• PROBLEM REQUIREMENTS: Return each line of the listing that has the word "left" in it.

• MATERIALS PROVIDED:
§

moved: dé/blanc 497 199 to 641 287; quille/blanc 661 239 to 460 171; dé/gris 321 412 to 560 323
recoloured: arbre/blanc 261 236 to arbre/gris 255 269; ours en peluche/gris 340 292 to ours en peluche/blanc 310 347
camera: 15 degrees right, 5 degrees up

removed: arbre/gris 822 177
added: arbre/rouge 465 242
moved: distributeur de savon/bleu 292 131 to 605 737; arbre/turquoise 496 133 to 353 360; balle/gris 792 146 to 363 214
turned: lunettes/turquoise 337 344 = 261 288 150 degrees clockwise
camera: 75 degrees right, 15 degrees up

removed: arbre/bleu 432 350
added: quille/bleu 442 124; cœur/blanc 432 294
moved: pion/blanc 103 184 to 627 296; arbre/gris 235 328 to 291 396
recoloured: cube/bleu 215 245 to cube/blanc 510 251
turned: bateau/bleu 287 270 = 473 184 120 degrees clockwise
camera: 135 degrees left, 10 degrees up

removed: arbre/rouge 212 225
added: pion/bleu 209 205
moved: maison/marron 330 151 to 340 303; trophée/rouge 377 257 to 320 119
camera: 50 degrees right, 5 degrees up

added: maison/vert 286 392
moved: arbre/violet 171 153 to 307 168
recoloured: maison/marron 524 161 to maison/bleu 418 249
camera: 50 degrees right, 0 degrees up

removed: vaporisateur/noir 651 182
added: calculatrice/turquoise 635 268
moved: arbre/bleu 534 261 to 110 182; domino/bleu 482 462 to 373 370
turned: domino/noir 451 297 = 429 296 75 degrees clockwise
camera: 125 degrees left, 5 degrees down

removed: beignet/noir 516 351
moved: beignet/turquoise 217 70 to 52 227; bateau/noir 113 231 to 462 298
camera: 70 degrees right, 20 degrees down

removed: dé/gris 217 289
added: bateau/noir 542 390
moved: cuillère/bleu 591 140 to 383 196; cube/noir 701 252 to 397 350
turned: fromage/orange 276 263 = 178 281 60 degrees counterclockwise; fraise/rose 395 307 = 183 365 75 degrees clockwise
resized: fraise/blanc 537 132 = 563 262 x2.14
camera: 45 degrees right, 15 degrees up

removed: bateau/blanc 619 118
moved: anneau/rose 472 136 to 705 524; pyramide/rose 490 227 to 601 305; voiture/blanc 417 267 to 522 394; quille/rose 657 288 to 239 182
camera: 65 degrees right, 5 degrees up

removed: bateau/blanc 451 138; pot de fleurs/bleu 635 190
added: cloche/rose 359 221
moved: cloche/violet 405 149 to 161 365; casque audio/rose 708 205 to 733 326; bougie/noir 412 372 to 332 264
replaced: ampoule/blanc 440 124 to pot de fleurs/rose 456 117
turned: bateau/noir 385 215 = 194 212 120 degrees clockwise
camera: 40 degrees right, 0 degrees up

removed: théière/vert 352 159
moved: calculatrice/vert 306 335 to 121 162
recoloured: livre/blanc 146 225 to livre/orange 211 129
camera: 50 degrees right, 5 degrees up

§

• WRITTEN RESPONSE:
camera: 135 degrees left, 10 degrees up
camera: 125 degrees left, 5 degrees down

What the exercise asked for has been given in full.